[Records of spatial relationships]
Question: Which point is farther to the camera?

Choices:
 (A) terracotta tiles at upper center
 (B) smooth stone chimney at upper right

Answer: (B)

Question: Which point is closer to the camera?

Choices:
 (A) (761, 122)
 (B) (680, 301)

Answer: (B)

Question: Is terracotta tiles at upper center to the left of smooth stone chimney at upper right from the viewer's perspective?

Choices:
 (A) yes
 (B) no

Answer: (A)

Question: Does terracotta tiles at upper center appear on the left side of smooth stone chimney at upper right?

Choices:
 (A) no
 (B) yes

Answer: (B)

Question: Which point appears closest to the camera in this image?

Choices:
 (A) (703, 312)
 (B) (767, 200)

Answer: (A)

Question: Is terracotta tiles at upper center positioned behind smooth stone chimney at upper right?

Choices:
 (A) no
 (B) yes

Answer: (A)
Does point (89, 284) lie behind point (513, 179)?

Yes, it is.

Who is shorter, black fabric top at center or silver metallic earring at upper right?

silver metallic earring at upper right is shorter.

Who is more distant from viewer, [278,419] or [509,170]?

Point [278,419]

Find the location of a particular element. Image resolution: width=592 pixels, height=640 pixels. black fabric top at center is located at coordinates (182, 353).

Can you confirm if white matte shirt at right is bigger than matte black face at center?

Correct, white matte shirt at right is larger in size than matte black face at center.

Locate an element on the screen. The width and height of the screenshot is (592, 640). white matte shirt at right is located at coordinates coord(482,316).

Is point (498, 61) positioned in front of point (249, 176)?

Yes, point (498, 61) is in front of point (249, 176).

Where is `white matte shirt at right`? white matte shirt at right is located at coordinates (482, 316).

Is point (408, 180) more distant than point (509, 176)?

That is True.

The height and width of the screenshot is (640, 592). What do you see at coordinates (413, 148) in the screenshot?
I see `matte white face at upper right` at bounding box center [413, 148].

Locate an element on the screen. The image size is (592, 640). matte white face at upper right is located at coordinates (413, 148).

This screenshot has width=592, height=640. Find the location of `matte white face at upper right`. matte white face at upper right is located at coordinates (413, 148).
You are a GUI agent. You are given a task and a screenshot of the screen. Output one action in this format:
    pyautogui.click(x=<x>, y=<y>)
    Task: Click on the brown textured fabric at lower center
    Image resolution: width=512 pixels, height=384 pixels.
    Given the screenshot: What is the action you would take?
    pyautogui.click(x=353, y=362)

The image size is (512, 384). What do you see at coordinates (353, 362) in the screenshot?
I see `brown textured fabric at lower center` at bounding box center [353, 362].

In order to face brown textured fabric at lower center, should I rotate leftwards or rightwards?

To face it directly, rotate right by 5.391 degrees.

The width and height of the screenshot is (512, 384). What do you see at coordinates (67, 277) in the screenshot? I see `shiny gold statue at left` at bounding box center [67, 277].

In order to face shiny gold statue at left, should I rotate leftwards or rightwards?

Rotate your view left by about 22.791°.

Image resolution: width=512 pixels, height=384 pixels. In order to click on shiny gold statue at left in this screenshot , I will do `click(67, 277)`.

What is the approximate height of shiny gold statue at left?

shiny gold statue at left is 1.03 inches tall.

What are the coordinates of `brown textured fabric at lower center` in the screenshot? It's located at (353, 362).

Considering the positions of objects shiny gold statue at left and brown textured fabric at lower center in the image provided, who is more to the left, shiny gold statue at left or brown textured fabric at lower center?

The exercise -
Please copy all of the records above without changing a single word.

Result of this exercise -
Question: Which point is farther to the camera?

Choices:
 (A) terracotta tiles at upper center
 (B) smooth stone chimney at upper right

Answer: (B)

Question: Which point is closer to the camera?

Choices:
 (A) (761, 122)
 (B) (680, 301)

Answer: (B)

Question: Is terracotta tiles at upper center to the left of smooth stone chimney at upper right from the viewer's perspective?

Choices:
 (A) yes
 (B) no

Answer: (A)

Question: Does terracotta tiles at upper center appear on the left side of smooth stone chimney at upper right?

Choices:
 (A) no
 (B) yes

Answer: (B)

Question: Which point appears closest to the camera in this image?

Choices:
 (A) (703, 312)
 (B) (767, 200)

Answer: (A)

Question: Is terracotta tiles at upper center positioned behind smooth stone chimney at upper right?

Choices:
 (A) no
 (B) yes

Answer: (A)
Does point (89, 284) lie behind point (513, 179)?

Yes, it is.

Who is shorter, black fabric top at center or silver metallic earring at upper right?

silver metallic earring at upper right is shorter.

Who is more distant from viewer, [278,419] or [509,170]?

Point [278,419]

Find the location of a particular element. Image resolution: width=592 pixels, height=640 pixels. black fabric top at center is located at coordinates (182, 353).

Can you confirm if white matte shirt at right is bigger than matte black face at center?

Correct, white matte shirt at right is larger in size than matte black face at center.

Locate an element on the screen. The width and height of the screenshot is (592, 640). white matte shirt at right is located at coordinates coord(482,316).

Is point (498, 61) positioned in front of point (249, 176)?

Yes, point (498, 61) is in front of point (249, 176).

Where is `white matte shirt at right`? white matte shirt at right is located at coordinates (482, 316).

Is point (408, 180) more distant than point (509, 176)?

That is True.

The height and width of the screenshot is (640, 592). What do you see at coordinates (413, 148) in the screenshot?
I see `matte white face at upper right` at bounding box center [413, 148].

Locate an element on the screen. The image size is (592, 640). matte white face at upper right is located at coordinates (413, 148).

This screenshot has width=592, height=640. Find the location of `matte white face at upper right`. matte white face at upper right is located at coordinates (413, 148).
You are a GUI agent. You are given a task and a screenshot of the screen. Output one action in this format:
    pyautogui.click(x=<x>, y=<y>)
    Task: Click on the brown textured fabric at lower center
    Image resolution: width=512 pixels, height=384 pixels.
    Given the screenshot: What is the action you would take?
    pyautogui.click(x=353, y=362)

The image size is (512, 384). What do you see at coordinates (353, 362) in the screenshot?
I see `brown textured fabric at lower center` at bounding box center [353, 362].

In order to face brown textured fabric at lower center, should I rotate leftwards or rightwards?

To face it directly, rotate right by 5.391 degrees.

The width and height of the screenshot is (512, 384). What do you see at coordinates (67, 277) in the screenshot? I see `shiny gold statue at left` at bounding box center [67, 277].

In order to face shiny gold statue at left, should I rotate leftwards or rightwards?

Rotate your view left by about 22.791°.

Image resolution: width=512 pixels, height=384 pixels. In order to click on shiny gold statue at left in this screenshot , I will do `click(67, 277)`.

What is the approximate height of shiny gold statue at left?

shiny gold statue at left is 1.03 inches tall.

What are the coordinates of `brown textured fabric at lower center` in the screenshot? It's located at (353, 362).

Considering the positions of objects shiny gold statue at left and brown textured fabric at lower center in the image provided, who is more to the left, shiny gold statue at left or brown textured fabric at lower center?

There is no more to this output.